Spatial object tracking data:
————

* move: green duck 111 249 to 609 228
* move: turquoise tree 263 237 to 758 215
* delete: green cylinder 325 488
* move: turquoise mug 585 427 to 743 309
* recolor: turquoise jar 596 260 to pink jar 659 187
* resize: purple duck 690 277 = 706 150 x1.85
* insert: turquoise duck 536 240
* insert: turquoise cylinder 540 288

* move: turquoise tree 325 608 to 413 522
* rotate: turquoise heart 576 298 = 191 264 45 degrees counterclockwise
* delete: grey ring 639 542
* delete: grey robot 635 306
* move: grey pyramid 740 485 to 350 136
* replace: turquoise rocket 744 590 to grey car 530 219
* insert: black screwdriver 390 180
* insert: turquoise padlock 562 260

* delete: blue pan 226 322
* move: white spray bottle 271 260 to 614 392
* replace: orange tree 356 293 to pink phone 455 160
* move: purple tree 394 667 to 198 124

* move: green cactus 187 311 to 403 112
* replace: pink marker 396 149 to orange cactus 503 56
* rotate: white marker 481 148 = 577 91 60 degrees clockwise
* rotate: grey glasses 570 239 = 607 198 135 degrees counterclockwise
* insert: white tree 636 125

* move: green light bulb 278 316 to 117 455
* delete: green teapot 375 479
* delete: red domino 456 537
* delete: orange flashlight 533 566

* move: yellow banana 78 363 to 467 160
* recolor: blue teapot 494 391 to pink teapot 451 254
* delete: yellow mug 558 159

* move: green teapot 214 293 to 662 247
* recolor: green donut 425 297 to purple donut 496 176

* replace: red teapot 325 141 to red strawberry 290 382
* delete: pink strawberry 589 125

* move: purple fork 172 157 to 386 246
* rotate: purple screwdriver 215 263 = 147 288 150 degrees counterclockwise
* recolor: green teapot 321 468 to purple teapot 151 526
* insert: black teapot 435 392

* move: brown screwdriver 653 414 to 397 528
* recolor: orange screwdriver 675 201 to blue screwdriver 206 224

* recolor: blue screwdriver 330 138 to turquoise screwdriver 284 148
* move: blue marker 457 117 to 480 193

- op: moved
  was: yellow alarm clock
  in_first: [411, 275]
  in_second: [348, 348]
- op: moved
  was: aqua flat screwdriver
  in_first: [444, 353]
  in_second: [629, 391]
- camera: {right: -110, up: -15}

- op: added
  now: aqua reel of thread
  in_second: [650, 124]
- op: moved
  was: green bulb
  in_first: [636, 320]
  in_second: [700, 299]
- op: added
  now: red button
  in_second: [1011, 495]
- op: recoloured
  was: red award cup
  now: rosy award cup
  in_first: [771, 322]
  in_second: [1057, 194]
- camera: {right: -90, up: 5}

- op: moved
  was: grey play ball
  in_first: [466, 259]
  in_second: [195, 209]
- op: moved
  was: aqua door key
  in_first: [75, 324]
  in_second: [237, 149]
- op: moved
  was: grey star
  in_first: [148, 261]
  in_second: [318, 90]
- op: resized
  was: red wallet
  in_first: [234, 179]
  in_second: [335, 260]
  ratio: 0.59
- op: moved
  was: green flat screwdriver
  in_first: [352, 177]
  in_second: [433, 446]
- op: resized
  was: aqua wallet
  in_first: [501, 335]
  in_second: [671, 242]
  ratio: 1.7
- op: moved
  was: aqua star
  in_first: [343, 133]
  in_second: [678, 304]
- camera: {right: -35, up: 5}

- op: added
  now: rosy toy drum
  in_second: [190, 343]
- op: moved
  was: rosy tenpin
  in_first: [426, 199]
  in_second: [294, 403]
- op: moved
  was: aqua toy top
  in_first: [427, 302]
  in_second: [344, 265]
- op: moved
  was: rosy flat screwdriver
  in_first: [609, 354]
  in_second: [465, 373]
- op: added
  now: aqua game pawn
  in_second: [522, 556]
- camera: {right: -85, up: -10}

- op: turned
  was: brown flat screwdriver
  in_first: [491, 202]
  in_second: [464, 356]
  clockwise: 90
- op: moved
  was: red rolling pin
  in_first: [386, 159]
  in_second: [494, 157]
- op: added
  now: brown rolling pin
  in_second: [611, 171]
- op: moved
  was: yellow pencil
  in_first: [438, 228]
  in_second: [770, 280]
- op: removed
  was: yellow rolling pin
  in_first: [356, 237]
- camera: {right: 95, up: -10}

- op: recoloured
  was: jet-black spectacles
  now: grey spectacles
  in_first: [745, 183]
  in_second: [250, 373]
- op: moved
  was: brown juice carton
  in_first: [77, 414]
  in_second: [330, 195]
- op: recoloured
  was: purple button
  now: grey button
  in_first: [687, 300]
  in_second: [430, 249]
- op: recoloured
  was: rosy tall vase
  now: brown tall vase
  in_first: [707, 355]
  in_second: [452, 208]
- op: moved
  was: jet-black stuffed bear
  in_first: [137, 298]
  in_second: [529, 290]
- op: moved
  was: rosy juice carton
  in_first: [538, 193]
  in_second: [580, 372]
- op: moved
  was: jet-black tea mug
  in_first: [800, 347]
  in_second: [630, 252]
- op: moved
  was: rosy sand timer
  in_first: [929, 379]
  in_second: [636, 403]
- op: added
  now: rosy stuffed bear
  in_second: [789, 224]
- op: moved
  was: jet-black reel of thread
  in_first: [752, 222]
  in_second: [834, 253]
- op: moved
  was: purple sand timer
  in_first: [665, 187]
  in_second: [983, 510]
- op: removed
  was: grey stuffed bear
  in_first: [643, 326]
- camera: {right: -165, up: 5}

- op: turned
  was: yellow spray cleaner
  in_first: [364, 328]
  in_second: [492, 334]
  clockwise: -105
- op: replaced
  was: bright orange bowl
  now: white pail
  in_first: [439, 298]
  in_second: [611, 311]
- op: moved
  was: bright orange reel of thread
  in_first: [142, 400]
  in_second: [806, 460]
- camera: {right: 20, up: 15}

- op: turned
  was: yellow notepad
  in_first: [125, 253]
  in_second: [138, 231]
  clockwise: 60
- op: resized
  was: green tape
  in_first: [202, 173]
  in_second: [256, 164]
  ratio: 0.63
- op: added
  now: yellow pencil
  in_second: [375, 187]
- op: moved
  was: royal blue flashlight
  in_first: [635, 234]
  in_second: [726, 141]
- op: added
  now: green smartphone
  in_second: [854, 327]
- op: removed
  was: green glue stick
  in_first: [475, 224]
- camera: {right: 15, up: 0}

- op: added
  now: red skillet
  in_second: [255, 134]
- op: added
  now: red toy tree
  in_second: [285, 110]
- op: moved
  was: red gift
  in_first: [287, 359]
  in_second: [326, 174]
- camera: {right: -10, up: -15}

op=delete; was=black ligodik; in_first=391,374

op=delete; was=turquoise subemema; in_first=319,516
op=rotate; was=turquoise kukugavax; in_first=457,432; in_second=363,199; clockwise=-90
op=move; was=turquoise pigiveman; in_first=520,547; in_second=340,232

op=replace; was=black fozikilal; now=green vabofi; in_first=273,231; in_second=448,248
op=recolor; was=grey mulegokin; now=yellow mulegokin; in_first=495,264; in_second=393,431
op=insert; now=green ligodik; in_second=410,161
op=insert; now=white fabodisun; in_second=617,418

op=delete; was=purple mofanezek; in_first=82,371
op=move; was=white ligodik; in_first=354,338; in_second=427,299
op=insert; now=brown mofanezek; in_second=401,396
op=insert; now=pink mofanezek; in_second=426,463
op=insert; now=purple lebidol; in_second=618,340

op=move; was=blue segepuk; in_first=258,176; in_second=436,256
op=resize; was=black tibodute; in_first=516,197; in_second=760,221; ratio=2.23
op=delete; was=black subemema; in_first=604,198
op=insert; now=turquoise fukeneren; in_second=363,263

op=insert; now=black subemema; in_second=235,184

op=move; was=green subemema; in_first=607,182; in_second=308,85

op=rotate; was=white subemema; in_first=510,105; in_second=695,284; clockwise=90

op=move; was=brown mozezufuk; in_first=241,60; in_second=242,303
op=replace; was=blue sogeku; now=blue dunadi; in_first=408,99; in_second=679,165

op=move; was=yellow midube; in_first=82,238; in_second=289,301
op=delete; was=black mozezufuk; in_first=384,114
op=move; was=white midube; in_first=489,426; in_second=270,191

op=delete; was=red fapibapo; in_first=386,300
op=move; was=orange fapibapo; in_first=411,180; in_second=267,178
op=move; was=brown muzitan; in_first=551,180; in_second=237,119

————

● Assignment: From the entries above, give again exactly the lines running from the line with "in_second: [348, 348]" to the line with "in_second: [629, 391]"; include both of those lines.

● Exercise result:
  in_second: [348, 348]
- op: moved
  was: aqua flat screwdriver
  in_first: [444, 353]
  in_second: [629, 391]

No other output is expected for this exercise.